**TASK BRIEF:** Repeat the material exactly, every line of it.

START SOURCE DATA

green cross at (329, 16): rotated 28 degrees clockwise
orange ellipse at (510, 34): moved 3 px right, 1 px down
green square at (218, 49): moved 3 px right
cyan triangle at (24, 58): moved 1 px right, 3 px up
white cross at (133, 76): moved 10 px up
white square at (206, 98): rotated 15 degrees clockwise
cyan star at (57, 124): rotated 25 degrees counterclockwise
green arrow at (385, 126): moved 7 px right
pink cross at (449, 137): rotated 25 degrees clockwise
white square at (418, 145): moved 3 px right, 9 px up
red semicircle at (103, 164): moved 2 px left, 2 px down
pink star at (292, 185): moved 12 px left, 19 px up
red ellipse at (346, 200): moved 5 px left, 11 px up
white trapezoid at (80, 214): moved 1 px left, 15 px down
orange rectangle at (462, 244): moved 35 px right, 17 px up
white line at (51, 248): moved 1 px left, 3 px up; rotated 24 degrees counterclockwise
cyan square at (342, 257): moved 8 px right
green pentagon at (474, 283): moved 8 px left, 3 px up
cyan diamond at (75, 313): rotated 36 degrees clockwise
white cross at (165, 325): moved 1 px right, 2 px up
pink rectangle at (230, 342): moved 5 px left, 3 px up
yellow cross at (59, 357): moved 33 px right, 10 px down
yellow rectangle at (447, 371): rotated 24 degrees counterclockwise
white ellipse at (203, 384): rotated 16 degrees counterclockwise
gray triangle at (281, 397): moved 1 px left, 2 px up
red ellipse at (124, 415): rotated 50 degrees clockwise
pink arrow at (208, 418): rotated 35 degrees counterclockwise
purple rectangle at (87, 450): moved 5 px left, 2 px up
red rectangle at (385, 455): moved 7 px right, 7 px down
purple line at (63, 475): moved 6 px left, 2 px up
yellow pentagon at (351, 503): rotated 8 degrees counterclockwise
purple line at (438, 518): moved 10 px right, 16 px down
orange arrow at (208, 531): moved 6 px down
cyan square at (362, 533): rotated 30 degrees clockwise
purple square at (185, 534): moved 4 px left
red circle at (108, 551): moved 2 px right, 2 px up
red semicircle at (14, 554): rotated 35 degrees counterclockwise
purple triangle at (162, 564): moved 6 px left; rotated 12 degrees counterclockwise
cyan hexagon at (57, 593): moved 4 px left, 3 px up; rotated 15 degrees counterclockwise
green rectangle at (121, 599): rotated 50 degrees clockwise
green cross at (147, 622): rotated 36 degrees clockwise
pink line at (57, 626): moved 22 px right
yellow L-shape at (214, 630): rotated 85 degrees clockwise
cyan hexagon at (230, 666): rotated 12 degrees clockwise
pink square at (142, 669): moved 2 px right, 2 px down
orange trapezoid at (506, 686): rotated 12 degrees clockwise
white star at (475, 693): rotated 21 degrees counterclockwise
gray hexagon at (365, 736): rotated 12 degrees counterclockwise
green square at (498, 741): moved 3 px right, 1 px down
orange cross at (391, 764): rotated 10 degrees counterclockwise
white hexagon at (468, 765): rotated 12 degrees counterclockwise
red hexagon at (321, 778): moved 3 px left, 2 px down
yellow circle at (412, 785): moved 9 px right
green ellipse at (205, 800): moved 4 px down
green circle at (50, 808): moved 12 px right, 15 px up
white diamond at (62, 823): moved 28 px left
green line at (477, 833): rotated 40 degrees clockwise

END SOURCE DATA

**TASK OUTPUT:**
green cross at (329, 16): rotated 28 degrees clockwise
orange ellipse at (510, 34): moved 3 px right, 1 px down
green square at (218, 49): moved 3 px right
cyan triangle at (24, 58): moved 1 px right, 3 px up
white cross at (133, 76): moved 10 px up
white square at (206, 98): rotated 15 degrees clockwise
cyan star at (57, 124): rotated 25 degrees counterclockwise
green arrow at (385, 126): moved 7 px right
pink cross at (449, 137): rotated 25 degrees clockwise
white square at (418, 145): moved 3 px right, 9 px up
red semicircle at (103, 164): moved 2 px left, 2 px down
pink star at (292, 185): moved 12 px left, 19 px up
red ellipse at (346, 200): moved 5 px left, 11 px up
white trapezoid at (80, 214): moved 1 px left, 15 px down
orange rectangle at (462, 244): moved 35 px right, 17 px up
white line at (51, 248): moved 1 px left, 3 px up; rotated 24 degrees counterclockwise
cyan square at (342, 257): moved 8 px right
green pentagon at (474, 283): moved 8 px left, 3 px up
cyan diamond at (75, 313): rotated 36 degrees clockwise
white cross at (165, 325): moved 1 px right, 2 px up
pink rectangle at (230, 342): moved 5 px left, 3 px up
yellow cross at (59, 357): moved 33 px right, 10 px down
yellow rectangle at (447, 371): rotated 24 degrees counterclockwise
white ellipse at (203, 384): rotated 16 degrees counterclockwise
gray triangle at (281, 397): moved 1 px left, 2 px up
red ellipse at (124, 415): rotated 50 degrees clockwise
pink arrow at (208, 418): rotated 35 degrees counterclockwise
purple rectangle at (87, 450): moved 5 px left, 2 px up
red rectangle at (385, 455): moved 7 px right, 7 px down
purple line at (63, 475): moved 6 px left, 2 px up
yellow pentagon at (351, 503): rotated 8 degrees counterclockwise
purple line at (438, 518): moved 10 px right, 16 px down
orange arrow at (208, 531): moved 6 px down
cyan square at (362, 533): rotated 30 degrees clockwise
purple square at (185, 534): moved 4 px left
red circle at (108, 551): moved 2 px right, 2 px up
red semicircle at (14, 554): rotated 35 degrees counterclockwise
purple triangle at (162, 564): moved 6 px left; rotated 12 degrees counterclockwise
cyan hexagon at (57, 593): moved 4 px left, 3 px up; rotated 15 degrees counterclockwise
green rectangle at (121, 599): rotated 50 degrees clockwise
green cross at (147, 622): rotated 36 degrees clockwise
pink line at (57, 626): moved 22 px right
yellow L-shape at (214, 630): rotated 85 degrees clockwise
cyan hexagon at (230, 666): rotated 12 degrees clockwise
pink square at (142, 669): moved 2 px right, 2 px down
orange trapezoid at (506, 686): rotated 12 degrees clockwise
white star at (475, 693): rotated 21 degrees counterclockwise
gray hexagon at (365, 736): rotated 12 degrees counterclockwise
green square at (498, 741): moved 3 px right, 1 px down
orange cross at (391, 764): rotated 10 degrees counterclockwise
white hexagon at (468, 765): rotated 12 degrees counterclockwise
red hexagon at (321, 778): moved 3 px left, 2 px down
yellow circle at (412, 785): moved 9 px right
green ellipse at (205, 800): moved 4 px down
green circle at (50, 808): moved 12 px right, 15 px up
white diamond at (62, 823): moved 28 px left
green line at (477, 833): rotated 40 degrees clockwise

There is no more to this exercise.